(Stored data)
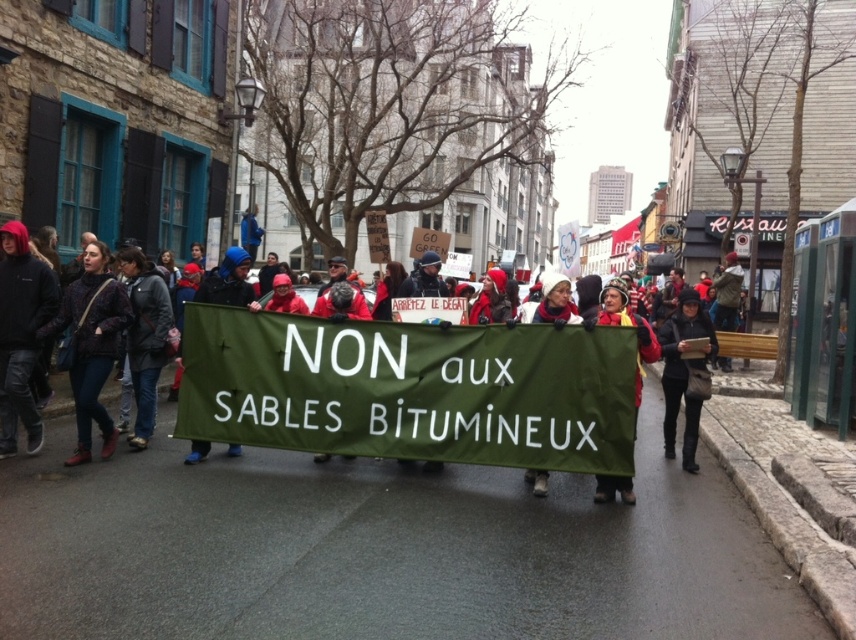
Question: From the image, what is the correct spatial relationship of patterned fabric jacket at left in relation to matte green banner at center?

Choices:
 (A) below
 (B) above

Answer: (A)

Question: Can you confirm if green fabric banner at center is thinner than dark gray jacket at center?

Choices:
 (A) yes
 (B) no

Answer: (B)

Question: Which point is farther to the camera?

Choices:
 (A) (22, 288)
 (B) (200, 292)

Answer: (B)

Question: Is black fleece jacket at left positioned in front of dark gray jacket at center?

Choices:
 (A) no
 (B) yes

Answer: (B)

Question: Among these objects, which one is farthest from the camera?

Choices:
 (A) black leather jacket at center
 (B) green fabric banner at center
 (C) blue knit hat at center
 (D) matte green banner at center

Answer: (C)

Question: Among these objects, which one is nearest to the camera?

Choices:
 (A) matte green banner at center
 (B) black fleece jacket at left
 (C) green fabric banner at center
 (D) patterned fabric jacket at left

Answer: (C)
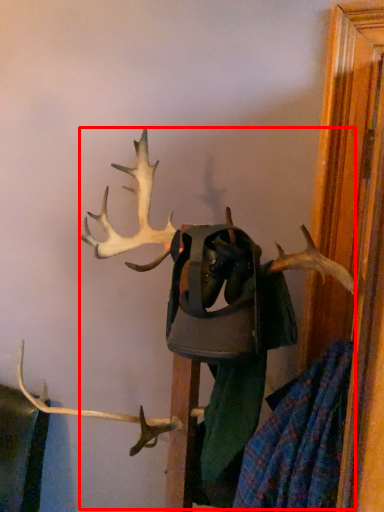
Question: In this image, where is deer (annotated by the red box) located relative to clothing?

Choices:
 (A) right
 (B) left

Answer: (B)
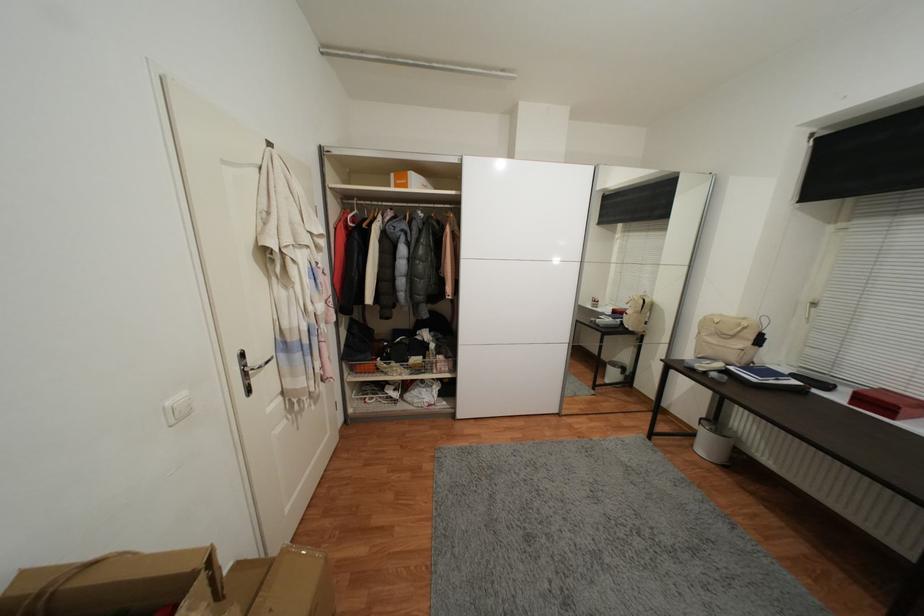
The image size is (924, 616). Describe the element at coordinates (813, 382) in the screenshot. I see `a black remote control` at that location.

WORK REQUEST: Tally the lines in the entries above that contain the string "these", with case counting, and reply with only that number.

EXERCISE ANSWER: 2